**Instructions for the task:**
Pick out every line in the entries below that contains the string "photo", and copy each one. Case counts.

**Records provided:**
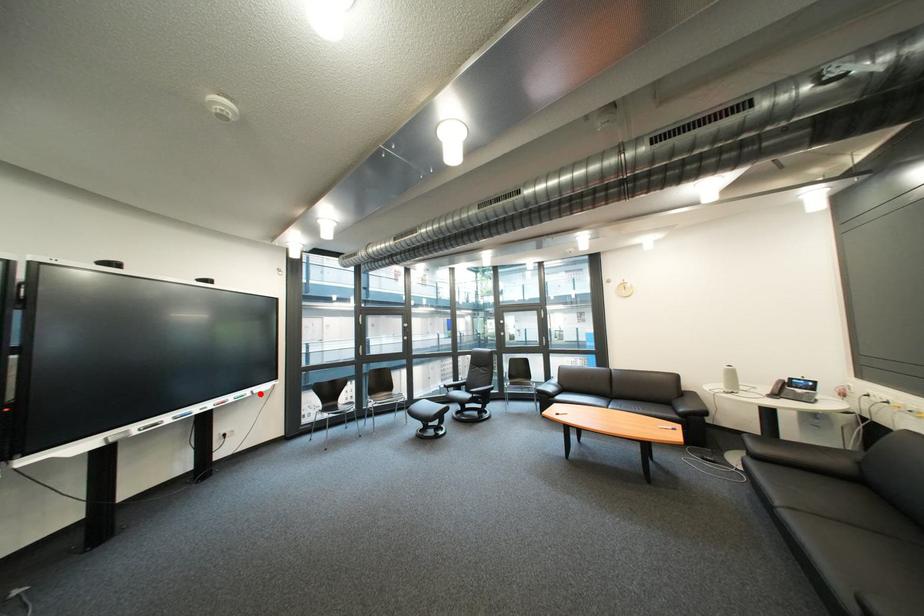
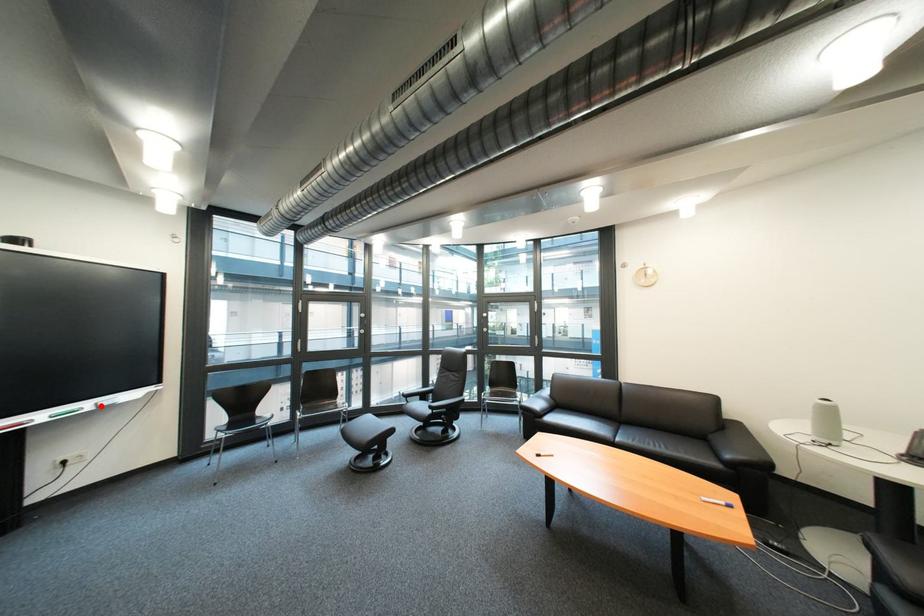
I am providing you with two images of the same scene from different viewpoints. A red point is marked on the first image and another point is marked on the second image. Is the red point in image1 aligned with the point shown in image2?

Yes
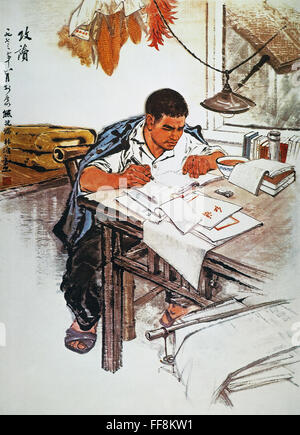
Locate an element on the screen. The image size is (300, 435). wooden table is located at coordinates (253, 245).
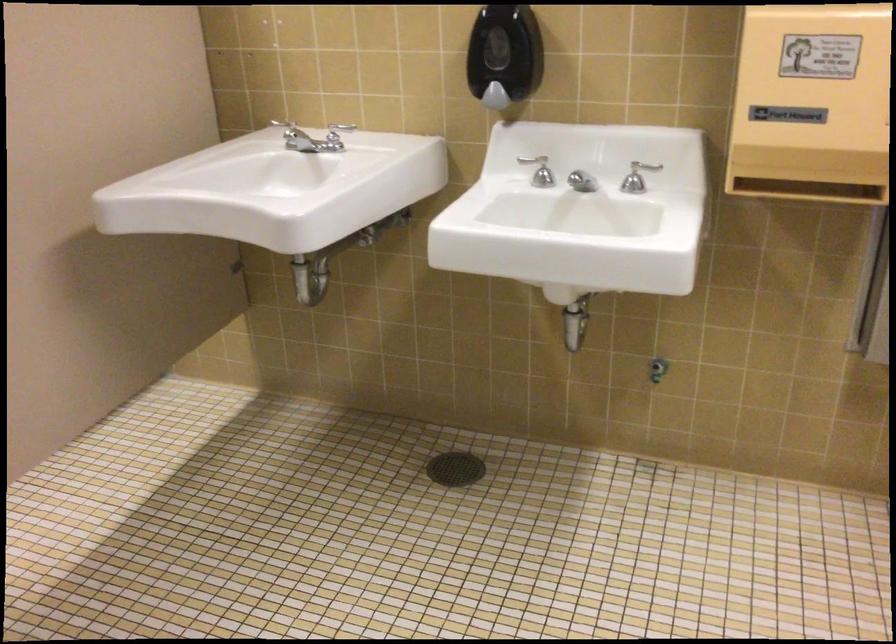
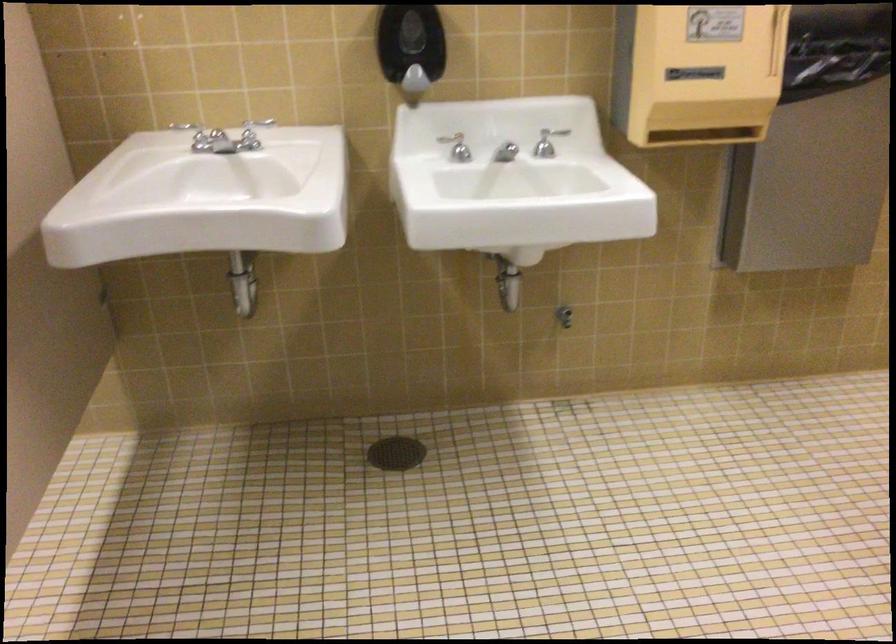
Where in the second image is the point corresponding to (x=547, y=169) from the first image?

(457, 147)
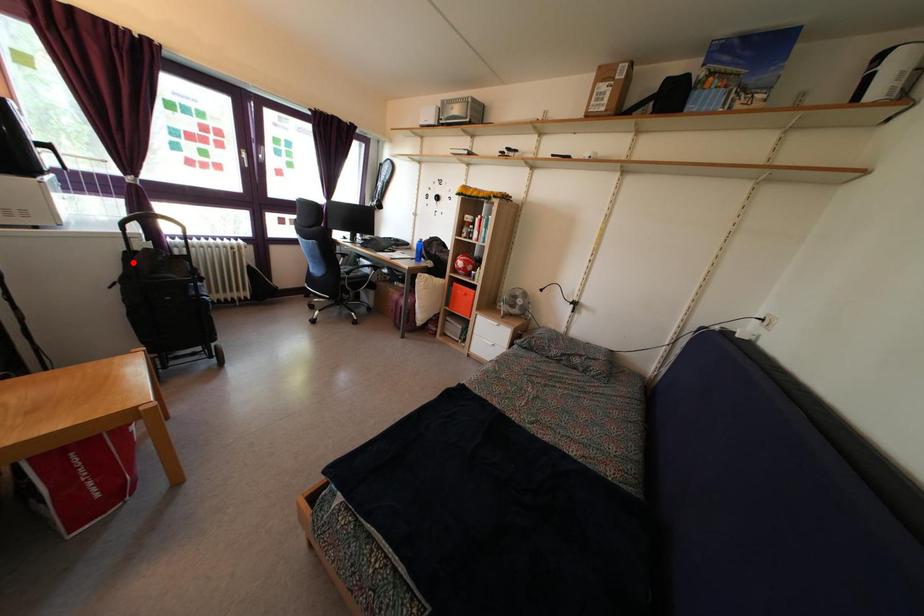
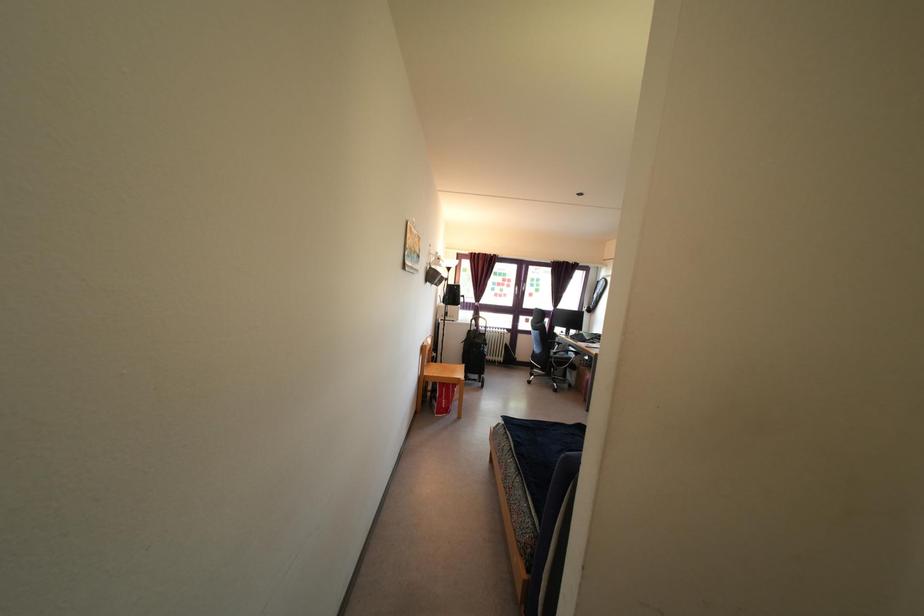
Find the pixel in the second image that matches the highlighted location in the first image.

(472, 339)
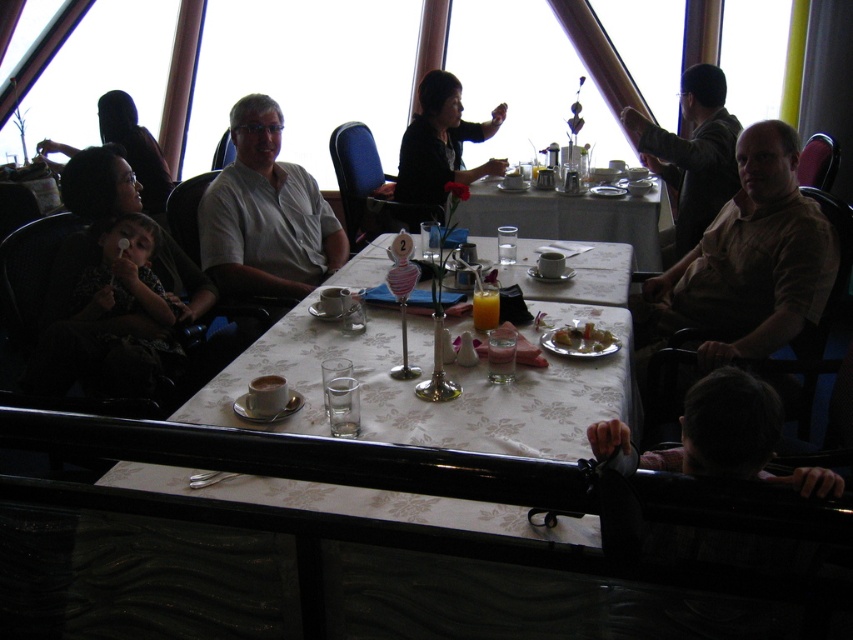
You are a server at a boat restaurant and need to deliver a dessert to the table. The dessert needs to be placed on the shiny silver plate at table center. However, there is a dark fabric child at left blocking the path. Can you place the dessert on the plate without moving the child?

The dark fabric child at left is above the shiny silver plate at table center, so the child is blocking the direct path to the plate. You will need to move the child or find an alternative route to place the dessert on the shiny silver plate at table center.

Based on the photo, you are a server in a boat restaurant and need to deliver a dessert to the dark fabric child at left and the shiny silver plate at table center. Which one is closer to the left side of the table?

The dark fabric child at left is closer to the left side of the table since it is positioned to the left of the shiny silver plate at table center.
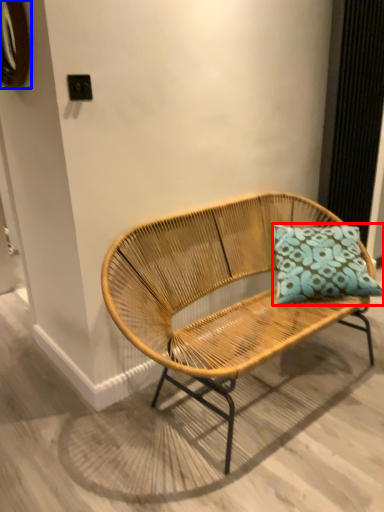
Question: Which object is closer to the camera taking this photo, pillow (highlighted by a red box) or oval (highlighted by a blue box)?

Choices:
 (A) pillow
 (B) oval

Answer: (B)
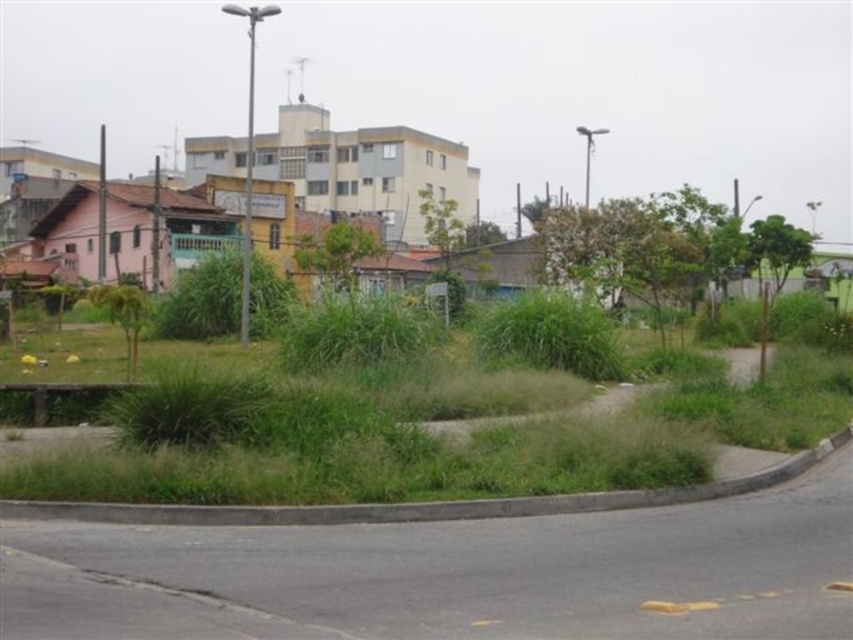
Is green grass at lower center taller than green grassy weed at lower left?

No.

Between green grass at lower center and green grassy weed at lower left, which one has less height?

green grass at lower center

Is point (439, 460) farther from viewer compared to point (128, 314)?

No, (439, 460) is closer to viewer.

The image size is (853, 640). Identify the location of green grass at lower center. (450, 449).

**Your response:**
Based on the photo, you are a server in a boat restaurant and need to deliver a dessert to the dark fabric child at left and the shiny silver plate at table center. Which one is closer to the left side of the table?
Question: Which object is closer to the camera taking this photo, pillow (highlighted by a red box) or oval (highlighted by a blue box)?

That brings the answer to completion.